> _REQUIRED WORK_
Retype the entries in full, exactly.

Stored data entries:
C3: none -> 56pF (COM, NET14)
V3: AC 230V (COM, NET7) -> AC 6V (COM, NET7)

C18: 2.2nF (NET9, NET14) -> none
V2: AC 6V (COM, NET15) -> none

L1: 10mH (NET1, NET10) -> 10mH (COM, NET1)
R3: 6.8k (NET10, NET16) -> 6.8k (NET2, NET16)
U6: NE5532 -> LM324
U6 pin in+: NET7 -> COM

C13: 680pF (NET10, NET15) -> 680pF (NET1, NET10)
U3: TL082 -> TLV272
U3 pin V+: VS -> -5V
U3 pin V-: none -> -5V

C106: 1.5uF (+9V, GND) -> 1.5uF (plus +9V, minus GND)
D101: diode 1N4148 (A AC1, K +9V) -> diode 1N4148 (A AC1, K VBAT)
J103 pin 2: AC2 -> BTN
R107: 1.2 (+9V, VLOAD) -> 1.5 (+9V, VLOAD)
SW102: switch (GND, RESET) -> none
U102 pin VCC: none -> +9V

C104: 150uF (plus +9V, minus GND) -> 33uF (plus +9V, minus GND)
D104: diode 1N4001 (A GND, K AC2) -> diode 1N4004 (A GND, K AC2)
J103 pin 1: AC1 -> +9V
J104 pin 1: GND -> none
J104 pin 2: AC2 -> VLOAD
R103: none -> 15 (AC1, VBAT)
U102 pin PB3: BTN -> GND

> _RESPONSE FOR THIS EXERCISE_
C3: none -> 56pF (COM, NET14)
V3: AC 230V (COM, NET7) -> AC 6V (COM, NET7)

C18: 2.2nF (NET9, NET14) -> none
V2: AC 6V (COM, NET15) -> none

L1: 10mH (NET1, NET10) -> 10mH (COM, NET1)
R3: 6.8k (NET10, NET16) -> 6.8k (NET2, NET16)
U6: NE5532 -> LM324
U6 pin in+: NET7 -> COM

C13: 680pF (NET10, NET15) -> 680pF (NET1, NET10)
U3: TL082 -> TLV272
U3 pin V+: VS -> -5V
U3 pin V-: none -> -5V

C106: 1.5uF (+9V, GND) -> 1.5uF (plus +9V, minus GND)
D101: diode 1N4148 (A AC1, K +9V) -> diode 1N4148 (A AC1, K VBAT)
J103 pin 2: AC2 -> BTN
R107: 1.2 (+9V, VLOAD) -> 1.5 (+9V, VLOAD)
SW102: switch (GND, RESET) -> none
U102 pin VCC: none -> +9V

C104: 150uF (plus +9V, minus GND) -> 33uF (plus +9V, minus GND)
D104: diode 1N4001 (A GND, K AC2) -> diode 1N4004 (A GND, K AC2)
J103 pin 1: AC1 -> +9V
J104 pin 1: GND -> none
J104 pin 2: AC2 -> VLOAD
R103: none -> 15 (AC1, VBAT)
U102 pin PB3: BTN -> GND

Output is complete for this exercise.